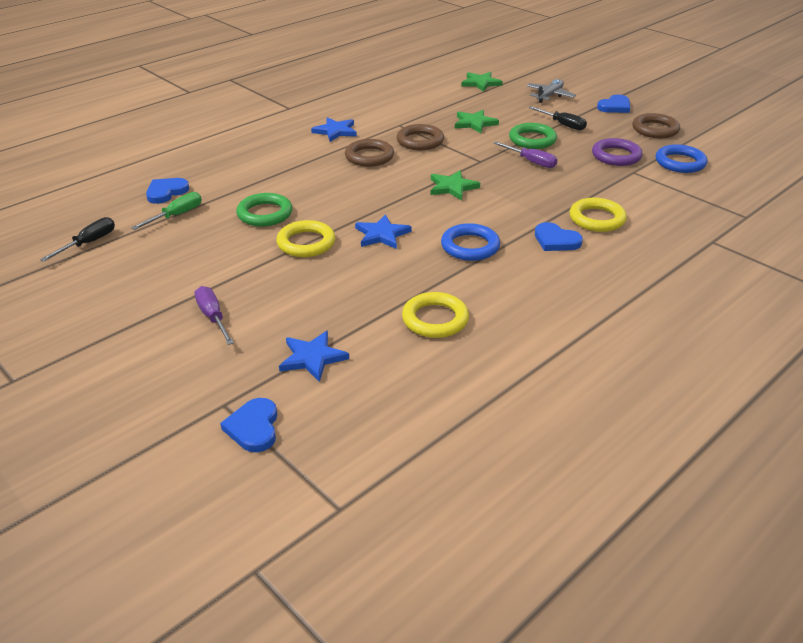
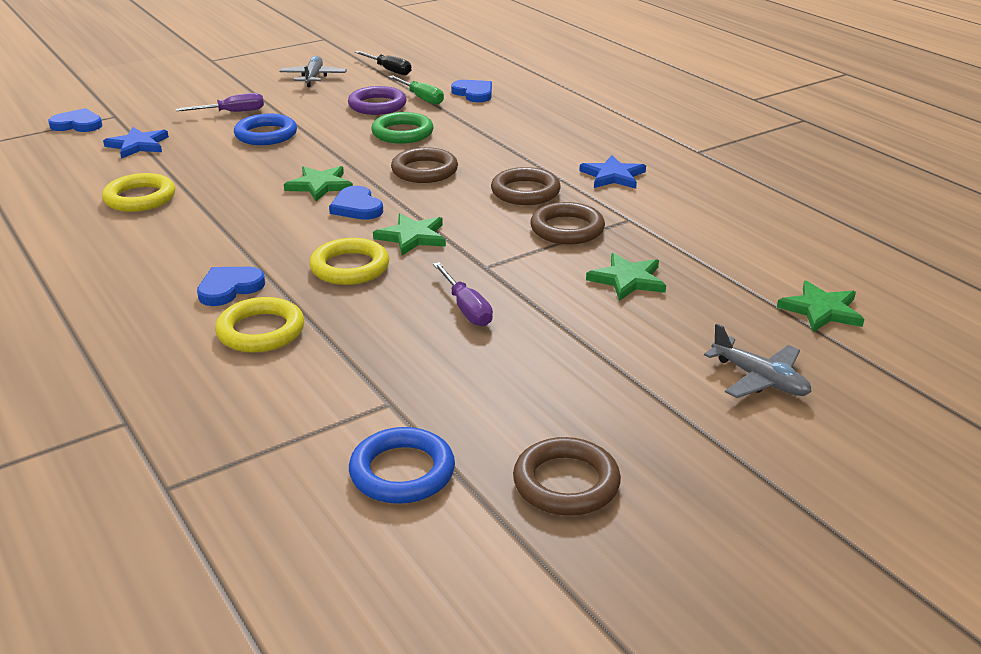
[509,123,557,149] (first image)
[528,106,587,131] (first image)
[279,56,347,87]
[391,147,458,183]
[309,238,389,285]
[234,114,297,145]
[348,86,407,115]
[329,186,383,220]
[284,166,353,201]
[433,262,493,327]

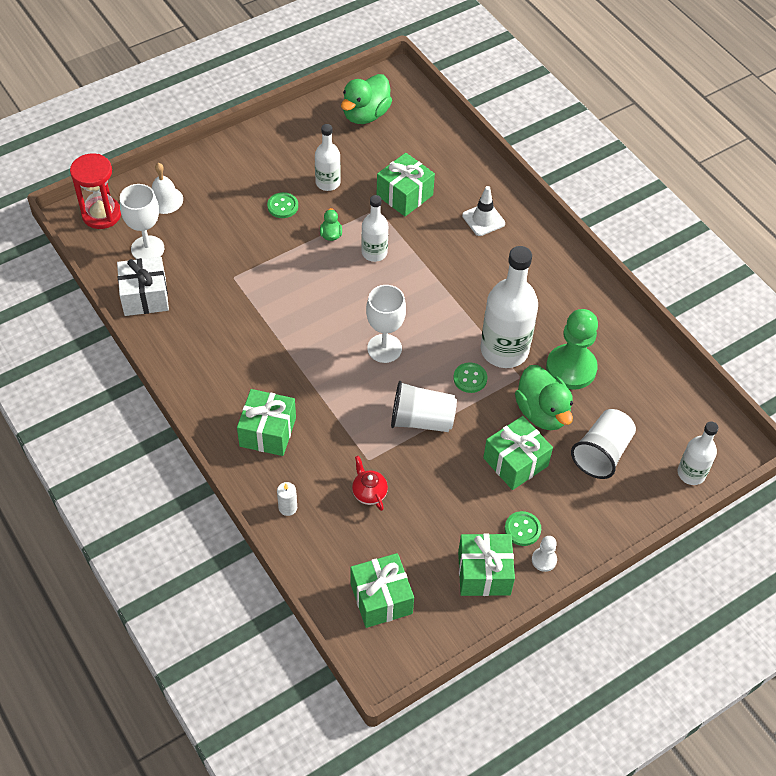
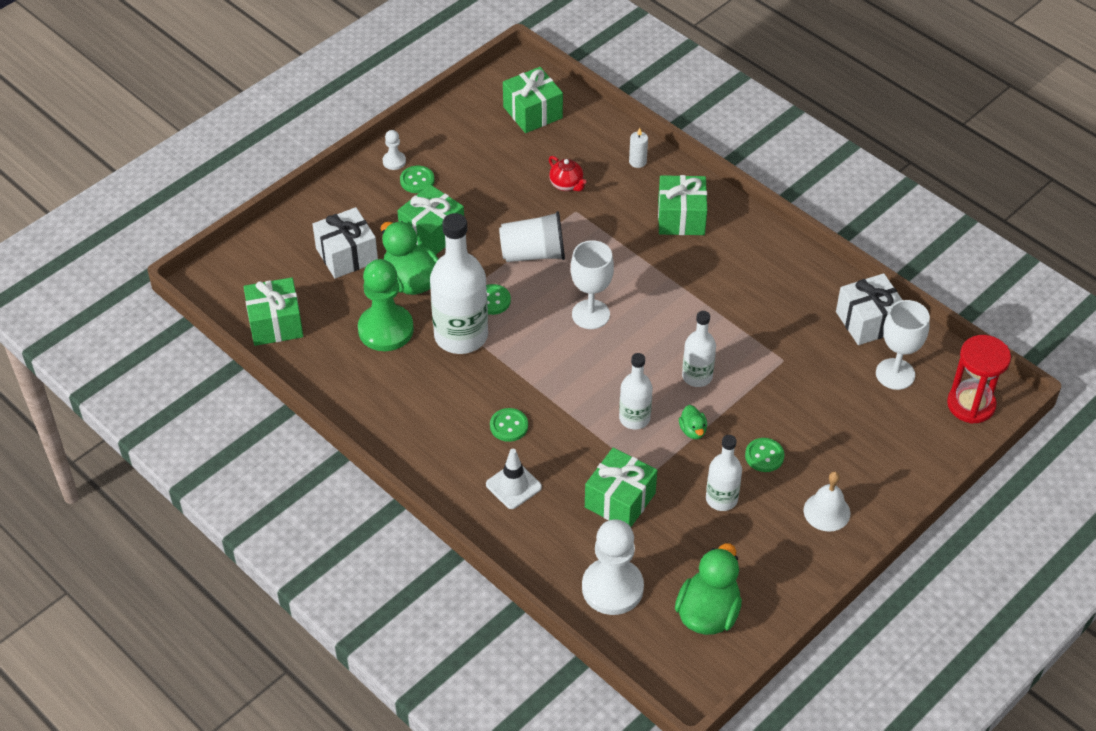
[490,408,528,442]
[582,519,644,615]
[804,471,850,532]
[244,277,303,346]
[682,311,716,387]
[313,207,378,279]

→ About this task
The answer must be the full set of records, repeated exactly, with no pictures.

→ Solved exercise
[509,123,557,149] (first image)
[528,106,587,131] (first image)
[279,56,347,87]
[391,147,458,183]
[309,238,389,285]
[234,114,297,145]
[348,86,407,115]
[329,186,383,220]
[284,166,353,201]
[433,262,493,327]

[490,408,528,442]
[582,519,644,615]
[804,471,850,532]
[244,277,303,346]
[682,311,716,387]
[313,207,378,279]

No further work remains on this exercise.